**Instructions for the task**. Turn every line of the records below into a single numbered list, skipping blank lines. Leave the pictures out of the list.

**Task input**.
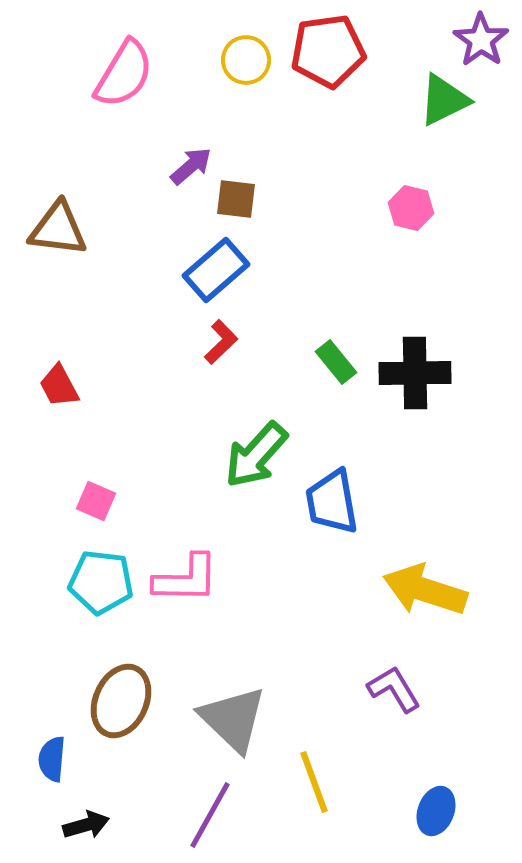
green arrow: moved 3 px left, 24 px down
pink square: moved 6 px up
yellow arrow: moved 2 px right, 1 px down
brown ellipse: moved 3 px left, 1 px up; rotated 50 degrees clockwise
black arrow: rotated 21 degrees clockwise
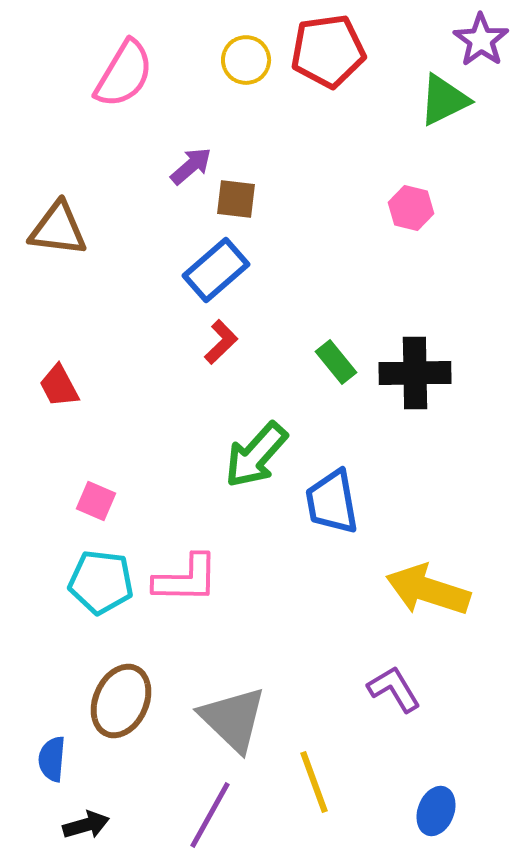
yellow arrow: moved 3 px right
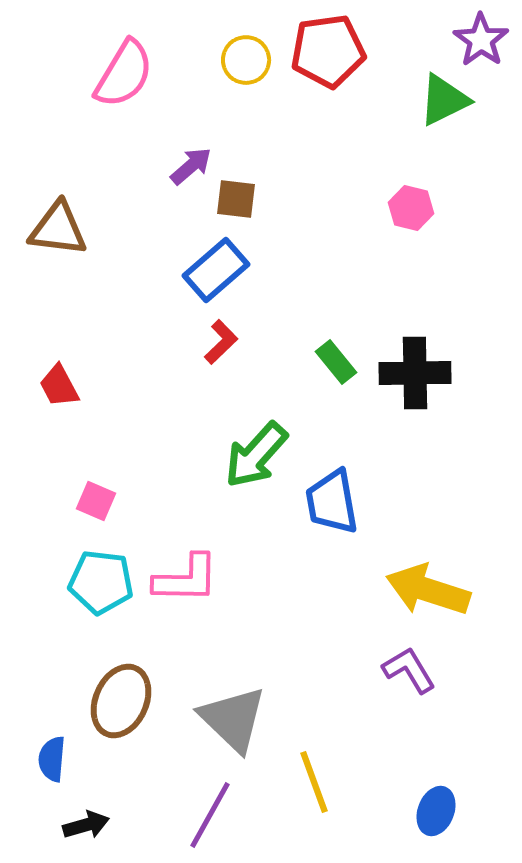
purple L-shape: moved 15 px right, 19 px up
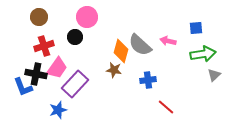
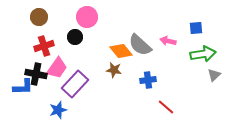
orange diamond: rotated 55 degrees counterclockwise
blue L-shape: rotated 70 degrees counterclockwise
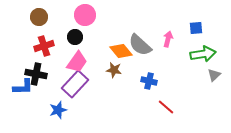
pink circle: moved 2 px left, 2 px up
pink arrow: moved 2 px up; rotated 91 degrees clockwise
pink trapezoid: moved 20 px right, 6 px up
blue cross: moved 1 px right, 1 px down; rotated 21 degrees clockwise
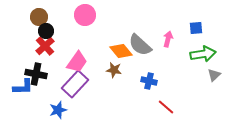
black circle: moved 29 px left, 6 px up
red cross: moved 1 px right; rotated 24 degrees counterclockwise
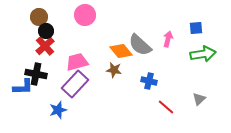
pink trapezoid: rotated 140 degrees counterclockwise
gray triangle: moved 15 px left, 24 px down
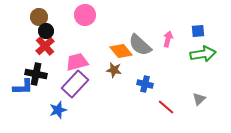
blue square: moved 2 px right, 3 px down
blue cross: moved 4 px left, 3 px down
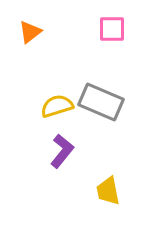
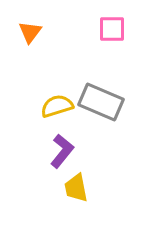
orange triangle: rotated 15 degrees counterclockwise
yellow trapezoid: moved 32 px left, 3 px up
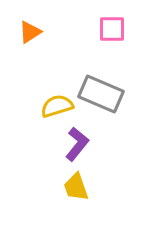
orange triangle: rotated 20 degrees clockwise
gray rectangle: moved 8 px up
purple L-shape: moved 15 px right, 7 px up
yellow trapezoid: moved 1 px up; rotated 8 degrees counterclockwise
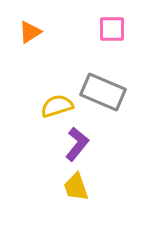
gray rectangle: moved 2 px right, 2 px up
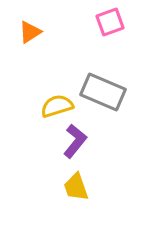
pink square: moved 2 px left, 7 px up; rotated 20 degrees counterclockwise
purple L-shape: moved 2 px left, 3 px up
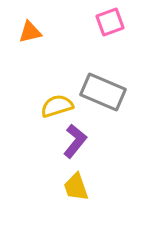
orange triangle: rotated 20 degrees clockwise
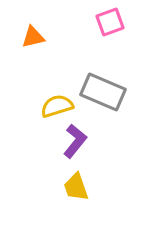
orange triangle: moved 3 px right, 5 px down
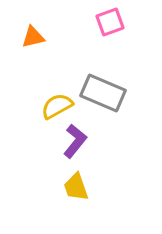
gray rectangle: moved 1 px down
yellow semicircle: rotated 12 degrees counterclockwise
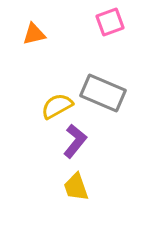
orange triangle: moved 1 px right, 3 px up
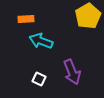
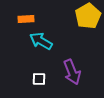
cyan arrow: rotated 10 degrees clockwise
white square: rotated 24 degrees counterclockwise
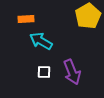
white square: moved 5 px right, 7 px up
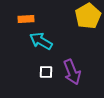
white square: moved 2 px right
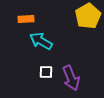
purple arrow: moved 1 px left, 6 px down
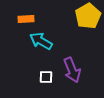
white square: moved 5 px down
purple arrow: moved 1 px right, 8 px up
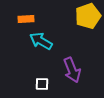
yellow pentagon: rotated 10 degrees clockwise
white square: moved 4 px left, 7 px down
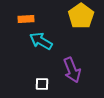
yellow pentagon: moved 7 px left; rotated 15 degrees counterclockwise
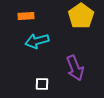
orange rectangle: moved 3 px up
cyan arrow: moved 4 px left; rotated 45 degrees counterclockwise
purple arrow: moved 3 px right, 2 px up
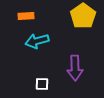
yellow pentagon: moved 2 px right
purple arrow: rotated 20 degrees clockwise
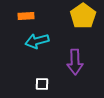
purple arrow: moved 6 px up
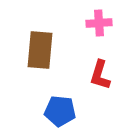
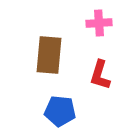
brown rectangle: moved 9 px right, 5 px down
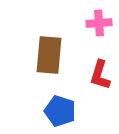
blue pentagon: rotated 12 degrees clockwise
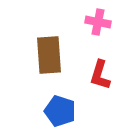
pink cross: moved 1 px left, 1 px up; rotated 15 degrees clockwise
brown rectangle: rotated 9 degrees counterclockwise
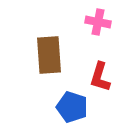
red L-shape: moved 2 px down
blue pentagon: moved 12 px right, 4 px up
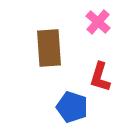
pink cross: rotated 30 degrees clockwise
brown rectangle: moved 7 px up
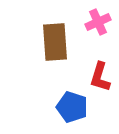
pink cross: rotated 25 degrees clockwise
brown rectangle: moved 6 px right, 6 px up
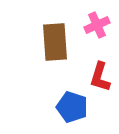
pink cross: moved 1 px left, 3 px down
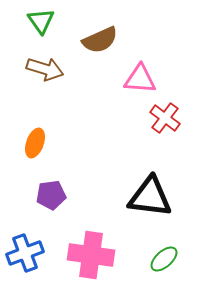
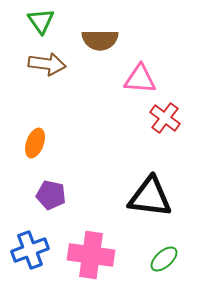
brown semicircle: rotated 24 degrees clockwise
brown arrow: moved 2 px right, 5 px up; rotated 9 degrees counterclockwise
purple pentagon: rotated 20 degrees clockwise
blue cross: moved 5 px right, 3 px up
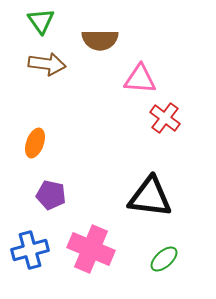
blue cross: rotated 6 degrees clockwise
pink cross: moved 6 px up; rotated 15 degrees clockwise
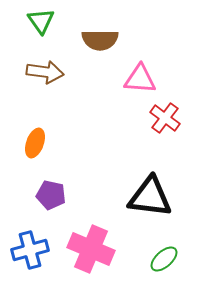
brown arrow: moved 2 px left, 8 px down
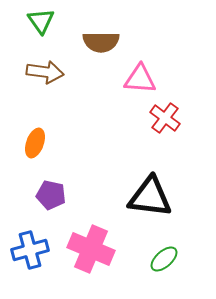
brown semicircle: moved 1 px right, 2 px down
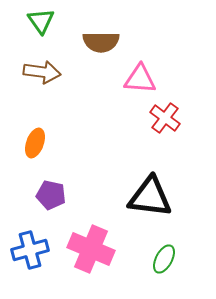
brown arrow: moved 3 px left
green ellipse: rotated 20 degrees counterclockwise
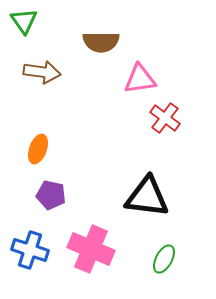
green triangle: moved 17 px left
pink triangle: rotated 12 degrees counterclockwise
orange ellipse: moved 3 px right, 6 px down
black triangle: moved 3 px left
blue cross: rotated 33 degrees clockwise
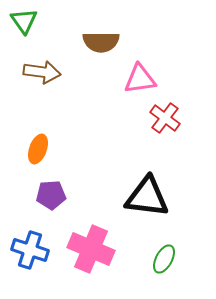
purple pentagon: rotated 16 degrees counterclockwise
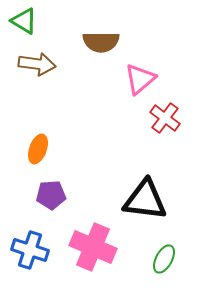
green triangle: rotated 24 degrees counterclockwise
brown arrow: moved 5 px left, 8 px up
pink triangle: rotated 32 degrees counterclockwise
black triangle: moved 2 px left, 3 px down
pink cross: moved 2 px right, 2 px up
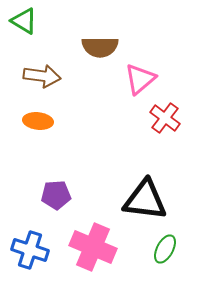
brown semicircle: moved 1 px left, 5 px down
brown arrow: moved 5 px right, 12 px down
orange ellipse: moved 28 px up; rotated 76 degrees clockwise
purple pentagon: moved 5 px right
green ellipse: moved 1 px right, 10 px up
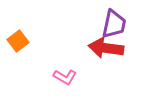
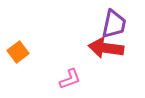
orange square: moved 11 px down
pink L-shape: moved 5 px right, 2 px down; rotated 50 degrees counterclockwise
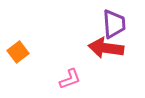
purple trapezoid: rotated 16 degrees counterclockwise
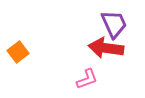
purple trapezoid: rotated 20 degrees counterclockwise
pink L-shape: moved 17 px right
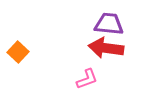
purple trapezoid: moved 5 px left; rotated 60 degrees counterclockwise
orange square: rotated 10 degrees counterclockwise
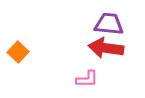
pink L-shape: rotated 20 degrees clockwise
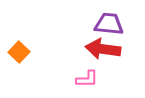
red arrow: moved 3 px left, 1 px down
orange square: moved 1 px right
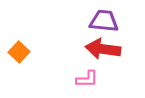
purple trapezoid: moved 5 px left, 3 px up
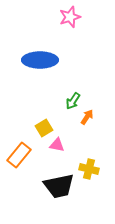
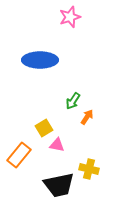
black trapezoid: moved 1 px up
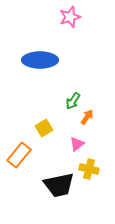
pink triangle: moved 20 px right, 1 px up; rotated 49 degrees counterclockwise
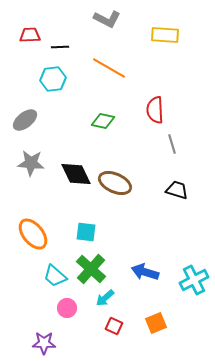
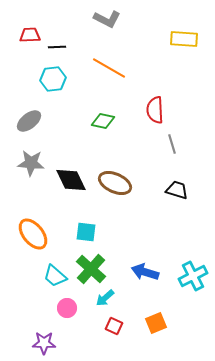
yellow rectangle: moved 19 px right, 4 px down
black line: moved 3 px left
gray ellipse: moved 4 px right, 1 px down
black diamond: moved 5 px left, 6 px down
cyan cross: moved 1 px left, 4 px up
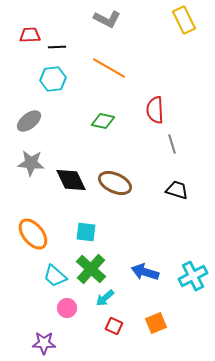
yellow rectangle: moved 19 px up; rotated 60 degrees clockwise
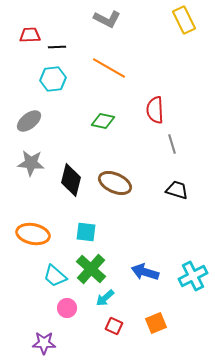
black diamond: rotated 40 degrees clockwise
orange ellipse: rotated 40 degrees counterclockwise
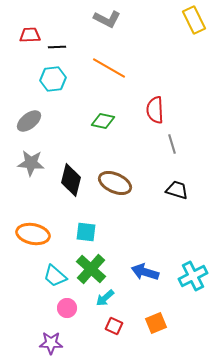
yellow rectangle: moved 10 px right
purple star: moved 7 px right
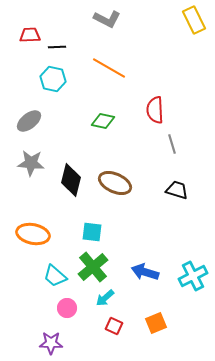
cyan hexagon: rotated 20 degrees clockwise
cyan square: moved 6 px right
green cross: moved 2 px right, 2 px up; rotated 8 degrees clockwise
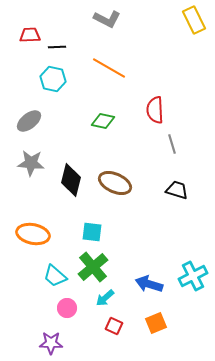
blue arrow: moved 4 px right, 12 px down
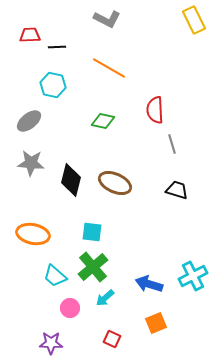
cyan hexagon: moved 6 px down
pink circle: moved 3 px right
red square: moved 2 px left, 13 px down
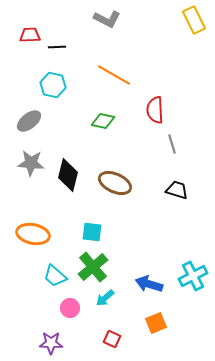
orange line: moved 5 px right, 7 px down
black diamond: moved 3 px left, 5 px up
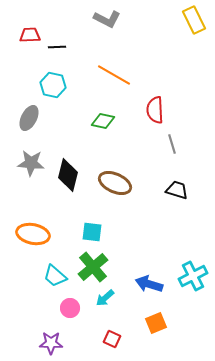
gray ellipse: moved 3 px up; rotated 25 degrees counterclockwise
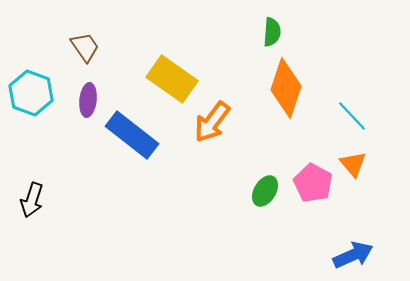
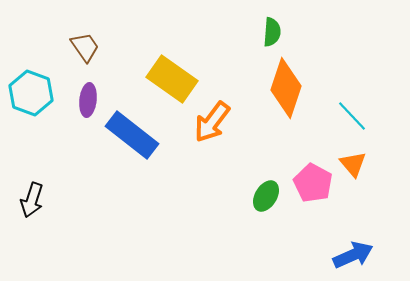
green ellipse: moved 1 px right, 5 px down
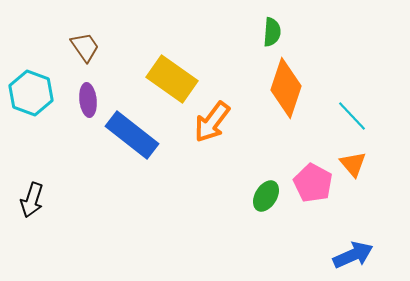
purple ellipse: rotated 12 degrees counterclockwise
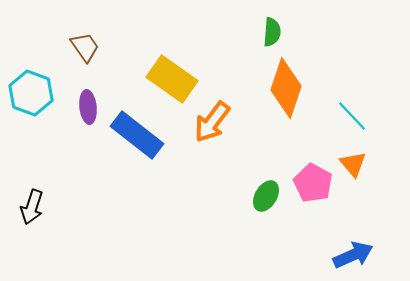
purple ellipse: moved 7 px down
blue rectangle: moved 5 px right
black arrow: moved 7 px down
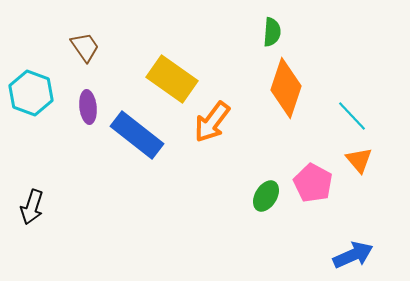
orange triangle: moved 6 px right, 4 px up
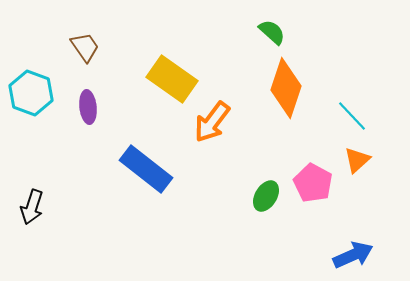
green semicircle: rotated 52 degrees counterclockwise
blue rectangle: moved 9 px right, 34 px down
orange triangle: moved 2 px left; rotated 28 degrees clockwise
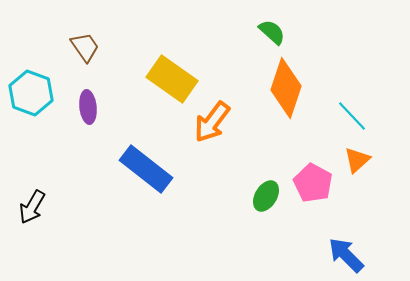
black arrow: rotated 12 degrees clockwise
blue arrow: moved 7 px left; rotated 111 degrees counterclockwise
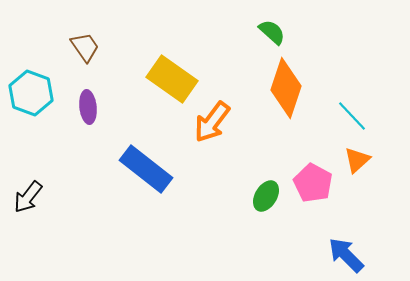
black arrow: moved 4 px left, 10 px up; rotated 8 degrees clockwise
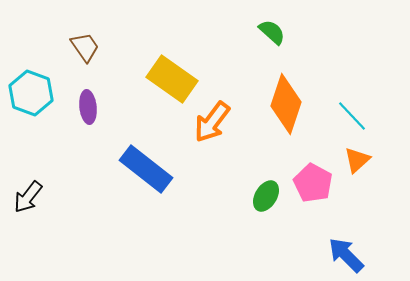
orange diamond: moved 16 px down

**The response**.
1. green arrow: moved 3 px left, 24 px down
2. pink square: moved 6 px up
3. yellow arrow: moved 2 px right, 1 px down
4. brown ellipse: moved 3 px left, 1 px up; rotated 50 degrees clockwise
5. black arrow: rotated 21 degrees clockwise
6. yellow arrow: moved 3 px right
7. purple L-shape: moved 15 px right, 19 px up
8. orange diamond: rotated 55 degrees counterclockwise
9. blue L-shape: rotated 70 degrees counterclockwise
10. pink circle: moved 2 px left, 2 px up
11. pink arrow: moved 2 px up; rotated 91 degrees clockwise
12. pink trapezoid: moved 20 px right, 6 px up
13. blue cross: moved 1 px right, 1 px down; rotated 21 degrees clockwise
14. black circle: moved 29 px left, 6 px up
15. red cross: moved 1 px right; rotated 24 degrees counterclockwise
16. pink trapezoid: rotated 140 degrees counterclockwise
17. gray triangle: moved 15 px left, 24 px down
18. blue square: moved 2 px right, 3 px down
19. blue cross: moved 4 px left, 3 px down
20. orange triangle: rotated 15 degrees counterclockwise
21. yellow trapezoid: moved 32 px left, 3 px up
22. orange triangle: rotated 20 degrees clockwise
23. gray rectangle: moved 8 px up
24. purple L-shape: moved 15 px right, 7 px up
25. yellow trapezoid: moved 1 px up; rotated 8 degrees counterclockwise
26. gray rectangle: moved 2 px right, 2 px up
27. pink square: moved 2 px left, 7 px up; rotated 20 degrees counterclockwise
28. purple L-shape: moved 2 px left, 3 px up
29. orange triangle: rotated 20 degrees clockwise
30. orange triangle: moved 3 px right, 5 px down
31. gray rectangle: moved 1 px down
32. yellow semicircle: rotated 12 degrees counterclockwise
33. orange triangle: moved 1 px right, 3 px up
34. cyan arrow: rotated 10 degrees clockwise
35. white square: rotated 24 degrees counterclockwise
36. white square: moved 5 px right, 7 px up
37. white square: moved 2 px right
38. purple arrow: moved 1 px left, 6 px down
39. white square: moved 5 px down
40. purple arrow: moved 1 px right, 8 px up
41. yellow pentagon: rotated 10 degrees clockwise
42. white square: moved 4 px left, 7 px down
43. yellow pentagon: moved 7 px left; rotated 15 degrees counterclockwise
44. orange rectangle: moved 3 px up
45. cyan arrow: moved 4 px left; rotated 45 degrees counterclockwise
46. purple arrow: moved 3 px right, 2 px up
47. yellow pentagon: moved 2 px right
48. purple arrow: rotated 20 degrees clockwise
49. purple arrow: moved 6 px up
50. brown rectangle: moved 9 px right, 5 px down
51. blue pentagon: rotated 12 degrees clockwise
52. pink cross: moved 1 px left, 1 px up; rotated 15 degrees clockwise
53. brown rectangle: rotated 9 degrees counterclockwise
54. red L-shape: moved 2 px down
55. blue pentagon: moved 12 px right, 4 px up
56. pink cross: rotated 30 degrees clockwise
57. brown rectangle: moved 7 px up
58. pink cross: rotated 25 degrees clockwise
59. brown rectangle: moved 6 px right, 6 px up
60. pink cross: moved 1 px left, 3 px down
61. brown semicircle: rotated 24 degrees clockwise
62. brown arrow: moved 2 px right, 5 px up; rotated 9 degrees counterclockwise
63. purple pentagon: rotated 20 degrees clockwise
64. blue cross: moved 5 px right, 3 px up
65. blue cross: rotated 6 degrees clockwise
66. pink cross: moved 6 px up; rotated 15 degrees clockwise
67. brown arrow: moved 2 px left, 8 px down
68. brown semicircle: moved 1 px right, 2 px down
69. brown arrow: moved 3 px left
70. green ellipse: rotated 20 degrees counterclockwise
71. green triangle: moved 17 px left
72. pink triangle: rotated 12 degrees counterclockwise
73. orange ellipse: moved 3 px right, 6 px down
74. black triangle: moved 3 px left
75. blue cross: rotated 33 degrees clockwise
76. purple pentagon: rotated 16 degrees counterclockwise
77. green triangle: rotated 24 degrees counterclockwise
78. brown arrow: moved 5 px left, 8 px up
79. pink triangle: rotated 32 degrees counterclockwise
80. black triangle: moved 2 px left, 3 px down
81. pink cross: moved 2 px right, 2 px up
82. brown semicircle: moved 1 px left, 5 px down
83. brown arrow: moved 5 px right, 12 px down
84. orange ellipse: moved 28 px up; rotated 76 degrees clockwise
85. purple pentagon: moved 5 px right
86. green ellipse: moved 1 px right, 10 px up
87. orange square: moved 11 px down
88. pink L-shape: moved 5 px right, 2 px down; rotated 50 degrees counterclockwise
89. purple trapezoid: rotated 16 degrees counterclockwise
90. purple trapezoid: rotated 20 degrees counterclockwise
91. pink L-shape: moved 17 px right
92. purple trapezoid: moved 5 px left; rotated 60 degrees counterclockwise
93. orange square: rotated 10 degrees counterclockwise
94. pink L-shape: rotated 20 degrees clockwise
95. red arrow: moved 3 px left, 1 px down
96. orange square: moved 1 px right
97. purple trapezoid: moved 5 px left, 3 px up
98. black trapezoid: moved 1 px up
99. pink triangle: moved 20 px right, 1 px up; rotated 49 degrees counterclockwise
100. yellow rectangle: moved 19 px right, 4 px down
101. black line: moved 3 px left
102. gray ellipse: moved 4 px right, 1 px down
103. black diamond: moved 5 px left, 6 px down
104. cyan cross: moved 1 px left, 4 px up
105. yellow rectangle: moved 19 px up; rotated 60 degrees clockwise
106. black diamond: rotated 40 degrees clockwise
107. orange ellipse: rotated 40 degrees counterclockwise
108. yellow rectangle: moved 10 px right
109. purple star: moved 7 px right
110. cyan hexagon: rotated 20 degrees clockwise
111. cyan square: moved 6 px right
112. green cross: moved 2 px right, 2 px up; rotated 8 degrees clockwise
113. blue arrow: moved 4 px right, 12 px down
114. cyan hexagon: moved 6 px down
115. pink circle: moved 3 px right
116. red square: moved 2 px left, 13 px down
117. orange line: moved 5 px right, 7 px down
118. black diamond: moved 3 px left, 5 px up
119. gray ellipse: moved 3 px up; rotated 25 degrees counterclockwise
120. green ellipse: moved 1 px right, 5 px down
121. purple ellipse: rotated 12 degrees counterclockwise
122. purple ellipse: moved 7 px down
123. blue rectangle: moved 5 px right
124. black arrow: moved 7 px down
125. orange triangle: moved 6 px right, 4 px up
126. green semicircle: rotated 52 degrees counterclockwise
127. blue rectangle: moved 9 px right, 34 px down
128. orange triangle: moved 2 px left; rotated 28 degrees clockwise
129. black arrow: rotated 12 degrees clockwise
130. blue arrow: moved 7 px left; rotated 111 degrees counterclockwise
131. black arrow: moved 4 px left, 10 px up; rotated 8 degrees clockwise
132. orange diamond: moved 16 px down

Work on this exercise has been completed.